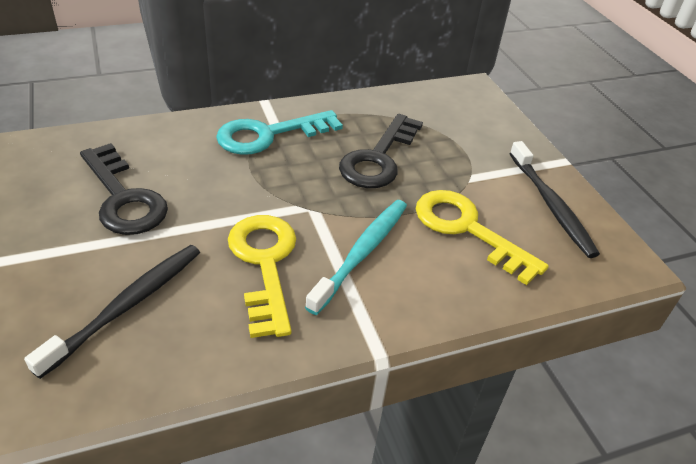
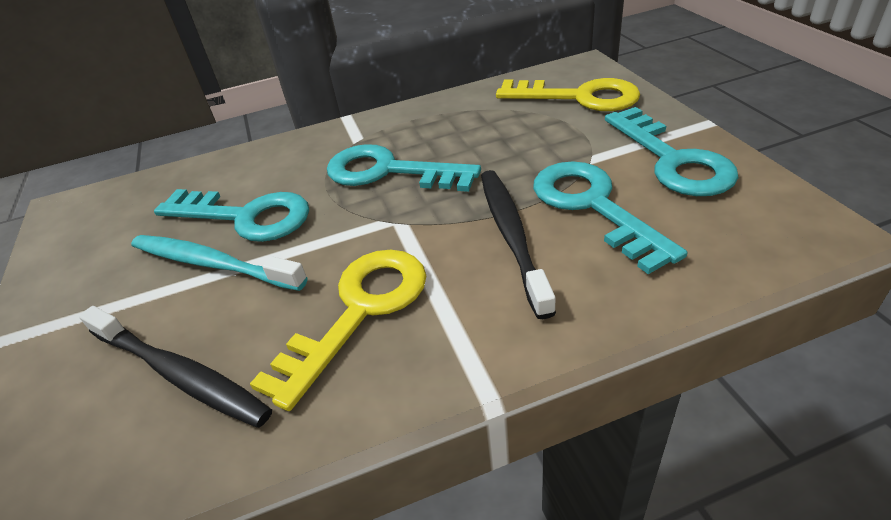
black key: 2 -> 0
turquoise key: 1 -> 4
---
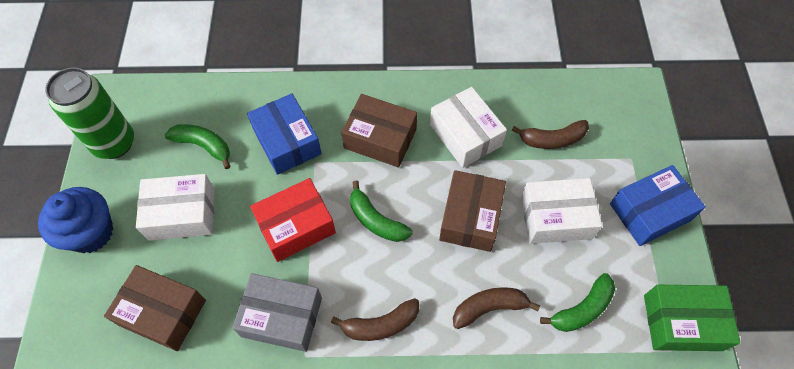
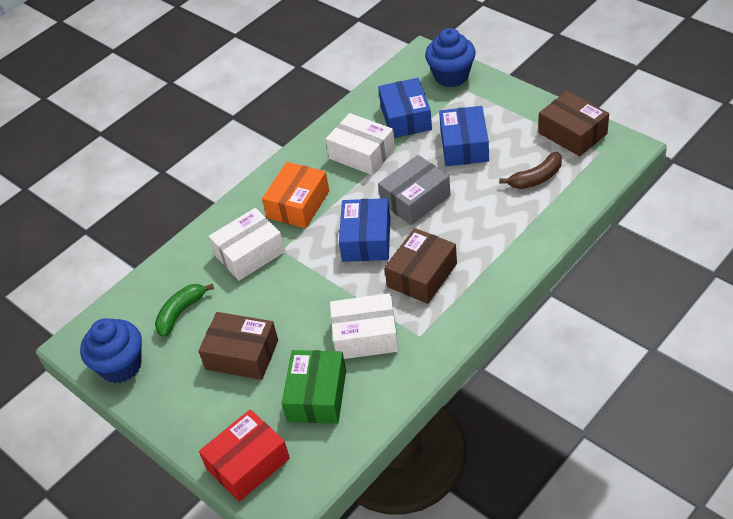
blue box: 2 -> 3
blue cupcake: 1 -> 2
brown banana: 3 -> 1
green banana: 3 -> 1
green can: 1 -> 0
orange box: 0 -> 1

What you are asked to do: Beginning at the line above with "blue box: 2 -> 3" and finishing at the line with "orange box: 0 -> 1", return each line exactly and return nothing else.

Result of the exercise:
blue box: 2 -> 3
blue cupcake: 1 -> 2
brown banana: 3 -> 1
green banana: 3 -> 1
green can: 1 -> 0
orange box: 0 -> 1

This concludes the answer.